» Exercise
Reproduce all lines of the listing below in which the word "gelb" occurs.

» Record extracts
===============

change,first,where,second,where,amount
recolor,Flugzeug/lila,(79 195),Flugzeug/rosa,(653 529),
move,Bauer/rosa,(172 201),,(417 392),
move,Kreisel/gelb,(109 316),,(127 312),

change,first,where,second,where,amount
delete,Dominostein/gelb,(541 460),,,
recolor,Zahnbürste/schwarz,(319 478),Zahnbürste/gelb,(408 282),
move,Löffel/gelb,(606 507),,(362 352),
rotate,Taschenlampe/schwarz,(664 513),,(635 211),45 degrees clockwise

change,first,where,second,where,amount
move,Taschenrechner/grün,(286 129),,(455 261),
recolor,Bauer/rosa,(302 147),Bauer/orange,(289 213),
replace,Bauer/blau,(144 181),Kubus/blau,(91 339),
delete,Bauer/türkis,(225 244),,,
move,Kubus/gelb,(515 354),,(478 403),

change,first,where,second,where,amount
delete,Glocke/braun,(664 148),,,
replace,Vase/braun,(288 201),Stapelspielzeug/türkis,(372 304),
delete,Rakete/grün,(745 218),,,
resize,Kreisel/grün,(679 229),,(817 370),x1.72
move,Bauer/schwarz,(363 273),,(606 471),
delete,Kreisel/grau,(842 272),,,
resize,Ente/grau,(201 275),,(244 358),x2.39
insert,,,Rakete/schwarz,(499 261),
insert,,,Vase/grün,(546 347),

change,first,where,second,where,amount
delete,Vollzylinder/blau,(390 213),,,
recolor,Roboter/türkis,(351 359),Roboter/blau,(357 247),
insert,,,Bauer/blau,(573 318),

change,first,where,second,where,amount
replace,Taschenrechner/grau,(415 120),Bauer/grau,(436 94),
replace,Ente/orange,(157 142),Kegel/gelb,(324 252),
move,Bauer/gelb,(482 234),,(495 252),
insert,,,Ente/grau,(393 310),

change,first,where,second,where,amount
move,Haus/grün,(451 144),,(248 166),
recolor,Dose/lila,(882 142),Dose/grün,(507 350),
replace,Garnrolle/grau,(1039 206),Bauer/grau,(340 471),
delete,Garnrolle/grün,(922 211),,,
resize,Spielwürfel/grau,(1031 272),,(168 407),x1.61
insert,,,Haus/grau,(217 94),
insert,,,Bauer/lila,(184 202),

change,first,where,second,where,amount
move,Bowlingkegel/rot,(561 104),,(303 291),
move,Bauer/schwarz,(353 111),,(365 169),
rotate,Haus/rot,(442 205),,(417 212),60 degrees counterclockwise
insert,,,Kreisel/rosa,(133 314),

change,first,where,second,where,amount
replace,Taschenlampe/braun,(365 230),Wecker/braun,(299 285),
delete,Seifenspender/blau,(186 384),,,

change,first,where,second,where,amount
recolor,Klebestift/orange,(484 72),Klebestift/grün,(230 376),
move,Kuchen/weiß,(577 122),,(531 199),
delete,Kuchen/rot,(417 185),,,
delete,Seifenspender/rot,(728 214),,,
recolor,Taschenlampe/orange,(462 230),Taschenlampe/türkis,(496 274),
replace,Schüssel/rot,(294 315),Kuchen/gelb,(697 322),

===============

» Answer section
move,Kreisel/gelb,(109 316),,(127 312),
delete,Dominostein/gelb,(541 460),,,
recolor,Zahnbürste/schwarz,(319 478),Zahnbürste/gelb,(408 282),
move,Löffel/gelb,(606 507),,(362 352),
move,Kubus/gelb,(515 354),,(478 403),
replace,Ente/orange,(157 142),Kegel/gelb,(324 252),
move,Bauer/gelb,(482 234),,(495 252),
replace,Schüssel/rot,(294 315),Kuchen/gelb,(697 322),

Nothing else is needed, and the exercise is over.